» **Object change descriptions**
══════
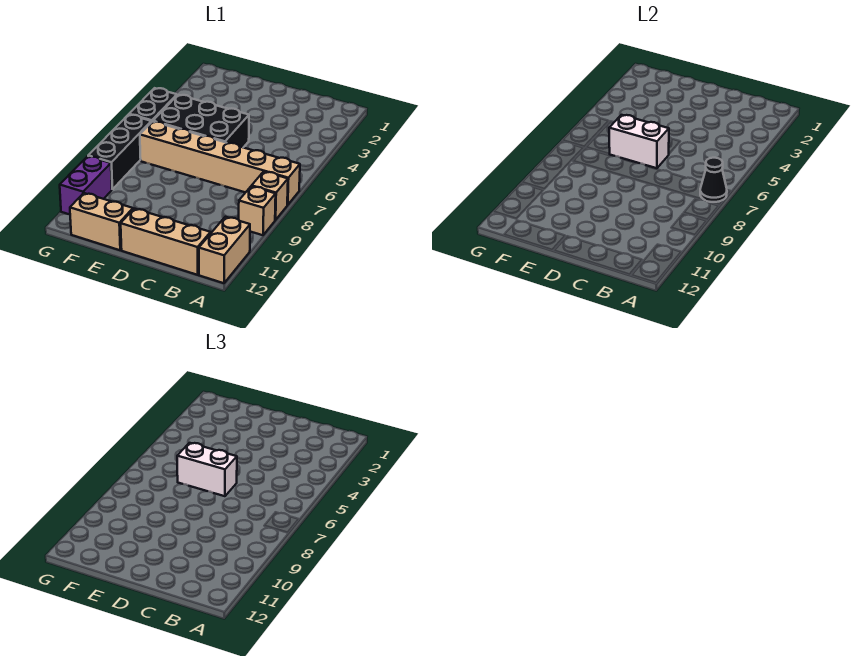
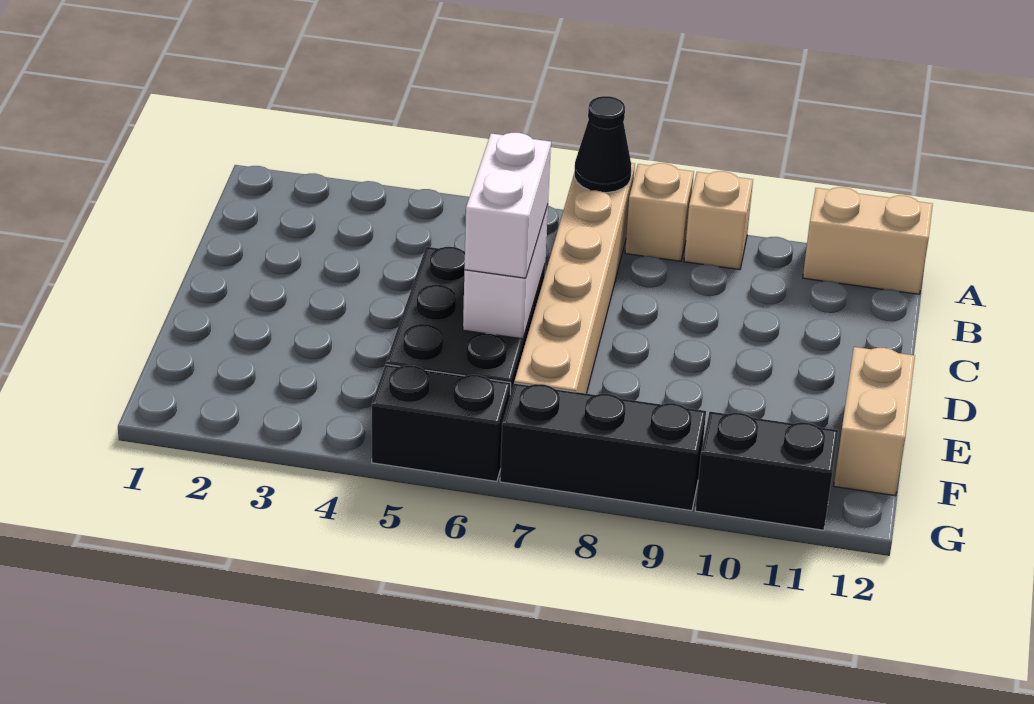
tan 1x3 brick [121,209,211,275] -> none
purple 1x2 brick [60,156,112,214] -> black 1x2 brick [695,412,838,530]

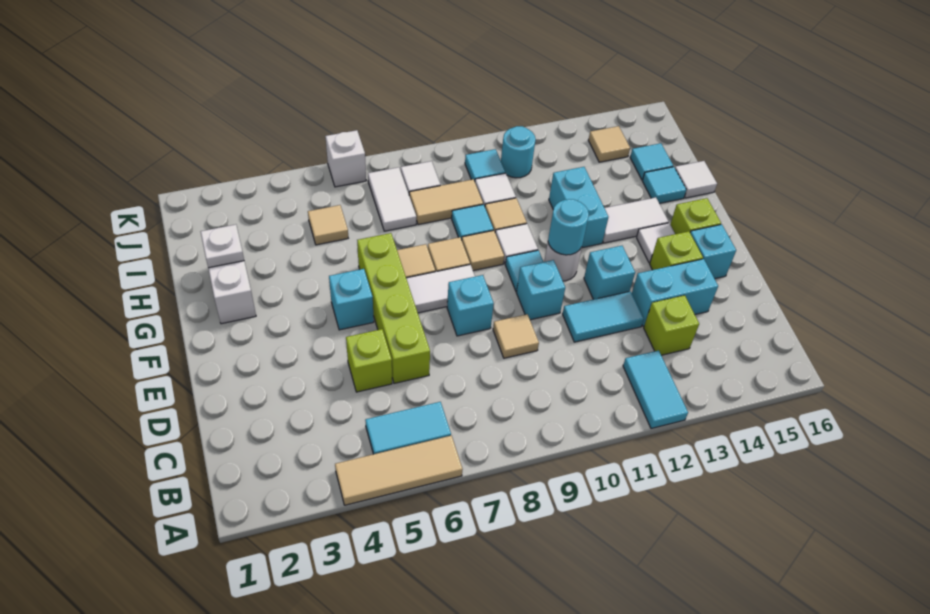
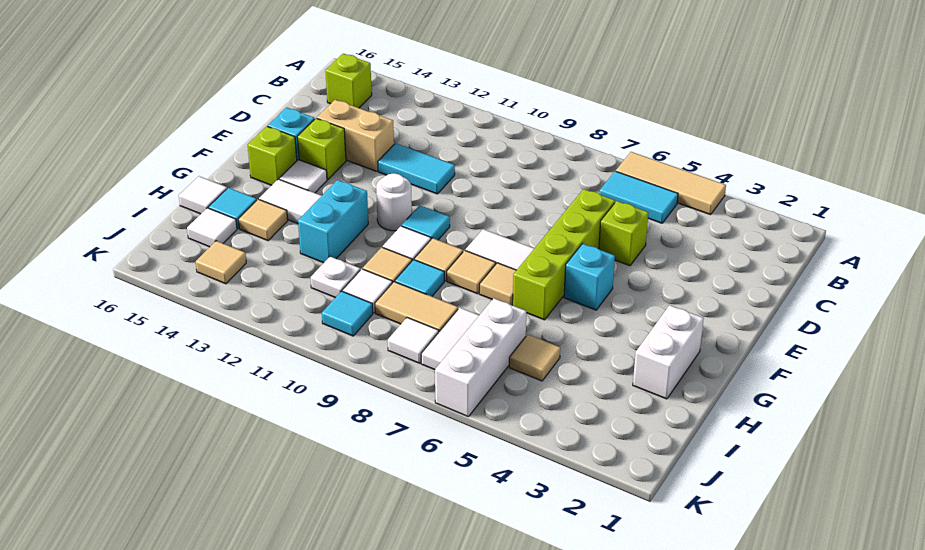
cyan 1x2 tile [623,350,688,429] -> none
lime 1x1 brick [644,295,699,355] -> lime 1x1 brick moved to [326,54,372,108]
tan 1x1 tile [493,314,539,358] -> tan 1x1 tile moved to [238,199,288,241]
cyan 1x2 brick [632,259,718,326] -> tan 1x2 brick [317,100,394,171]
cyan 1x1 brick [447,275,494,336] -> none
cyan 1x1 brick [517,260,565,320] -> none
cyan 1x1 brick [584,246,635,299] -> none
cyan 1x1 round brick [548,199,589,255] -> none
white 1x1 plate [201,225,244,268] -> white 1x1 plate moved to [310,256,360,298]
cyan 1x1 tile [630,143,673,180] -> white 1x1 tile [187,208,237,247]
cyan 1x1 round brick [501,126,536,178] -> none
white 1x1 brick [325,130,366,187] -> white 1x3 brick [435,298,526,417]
══════
» **EXERCISE PROMPT**
The data above must be copied exactly. Leave out the pictures.

» **EXPECTED ANSWER**
tan 1x3 brick [121,209,211,275] -> none
purple 1x2 brick [60,156,112,214] -> black 1x2 brick [695,412,838,530]

cyan 1x2 tile [623,350,688,429] -> none
lime 1x1 brick [644,295,699,355] -> lime 1x1 brick moved to [326,54,372,108]
tan 1x1 tile [493,314,539,358] -> tan 1x1 tile moved to [238,199,288,241]
cyan 1x2 brick [632,259,718,326] -> tan 1x2 brick [317,100,394,171]
cyan 1x1 brick [447,275,494,336] -> none
cyan 1x1 brick [517,260,565,320] -> none
cyan 1x1 brick [584,246,635,299] -> none
cyan 1x1 round brick [548,199,589,255] -> none
white 1x1 plate [201,225,244,268] -> white 1x1 plate moved to [310,256,360,298]
cyan 1x1 tile [630,143,673,180] -> white 1x1 tile [187,208,237,247]
cyan 1x1 round brick [501,126,536,178] -> none
white 1x1 brick [325,130,366,187] -> white 1x3 brick [435,298,526,417]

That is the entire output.